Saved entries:
========================================

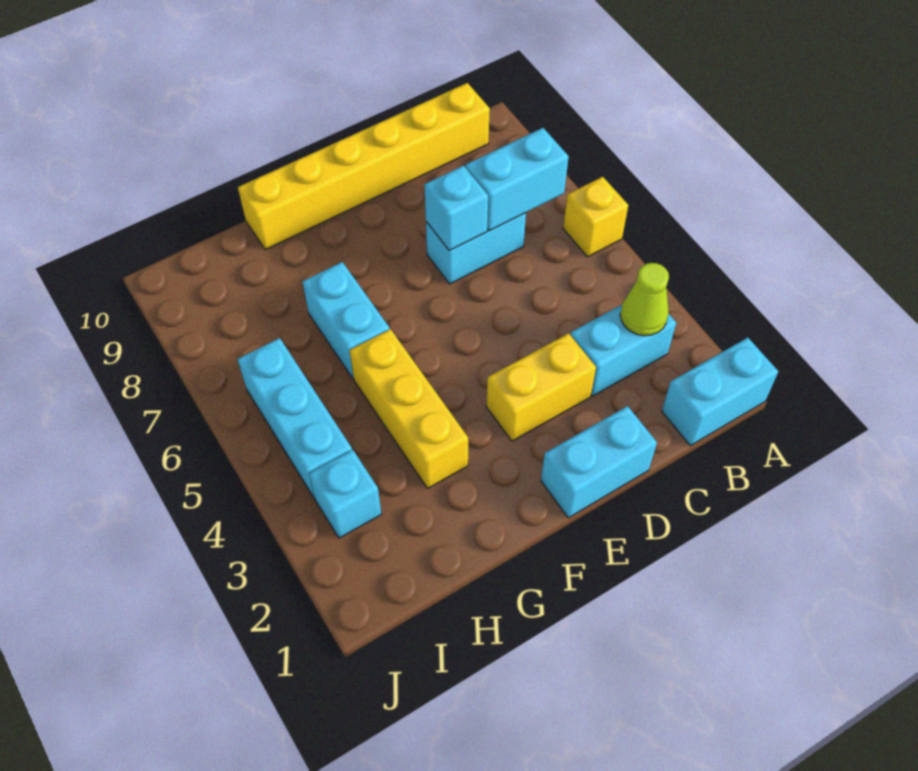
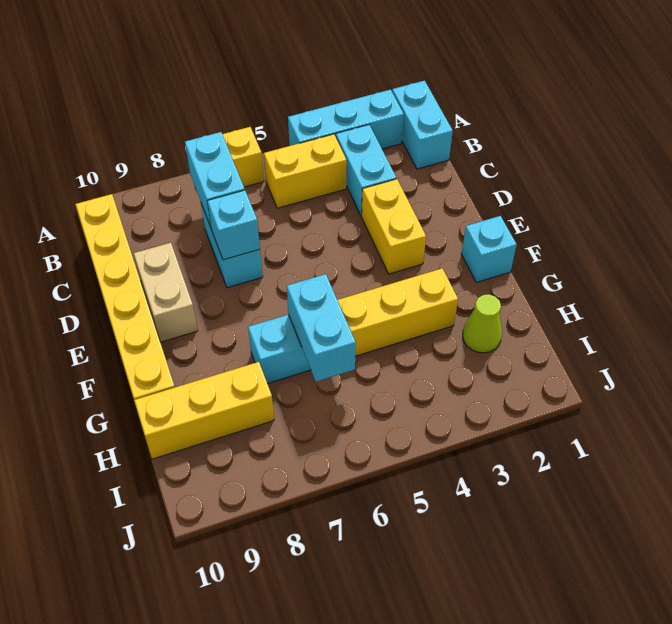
lime cone B3 level 2 -> lime cone H2 level 1
none -> yellow brick B4:B5 level 1
cyan brick D1:E1 level 1 -> cyan brick G6:H6 level 2
none -> tan brick D9:E9 level 1
none -> yellow brick H8:H10 level 1
cyan brick I3 level 1 -> cyan brick F1 level 1
cyan brick I4:I6 level 1 -> cyan brick A2:A4 level 1

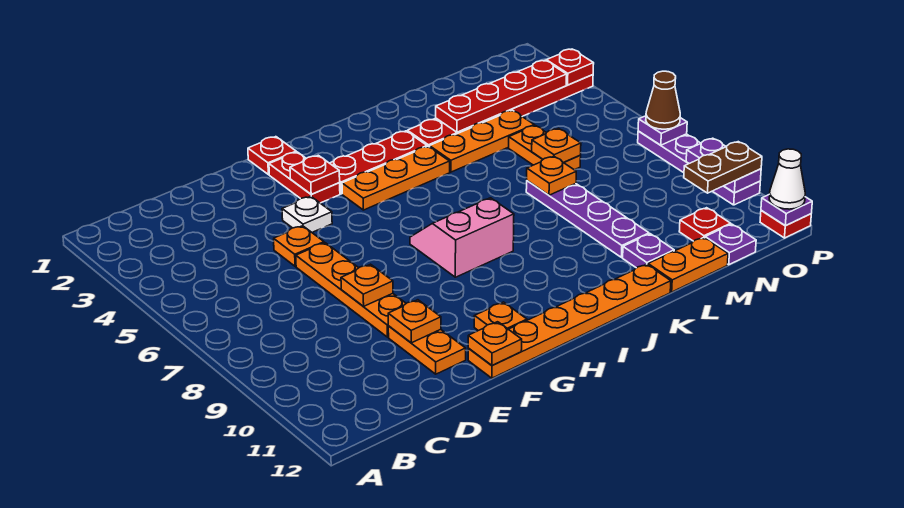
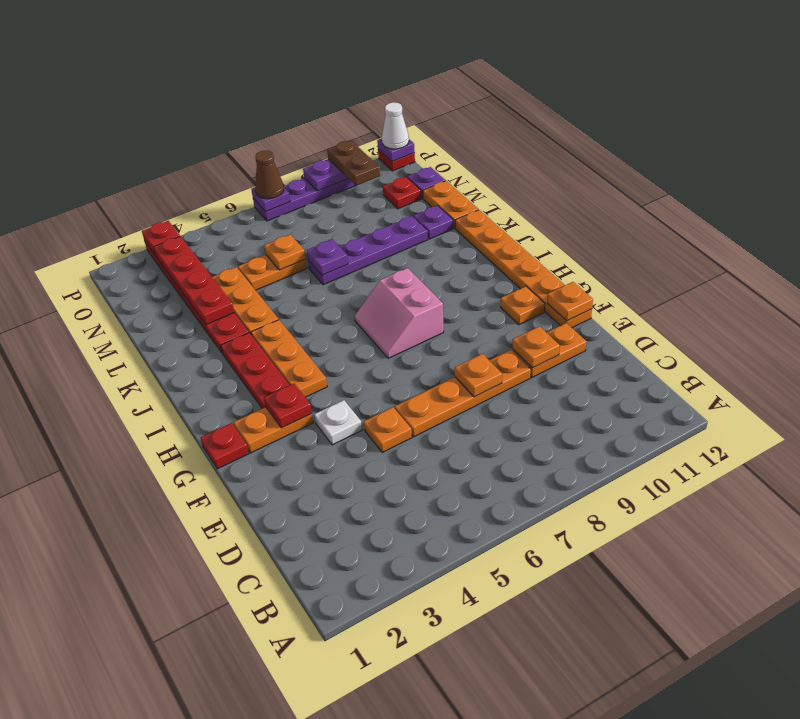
red plate G2:G3 level 1 -> orange plate G2:G3 level 1
orange plate L7 level 2 -> purple plate L7 level 2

========================================

# Task goal
When you reach the line that contains "cyan brick D1:E1", start reproducing, and continue word for word to the end of the records; skip all pictures.

# Solved exercise
cyan brick D1:E1 level 1 -> cyan brick G6:H6 level 2
none -> tan brick D9:E9 level 1
none -> yellow brick H8:H10 level 1
cyan brick I3 level 1 -> cyan brick F1 level 1
cyan brick I4:I6 level 1 -> cyan brick A2:A4 level 1

red plate G2:G3 level 1 -> orange plate G2:G3 level 1
orange plate L7 level 2 -> purple plate L7 level 2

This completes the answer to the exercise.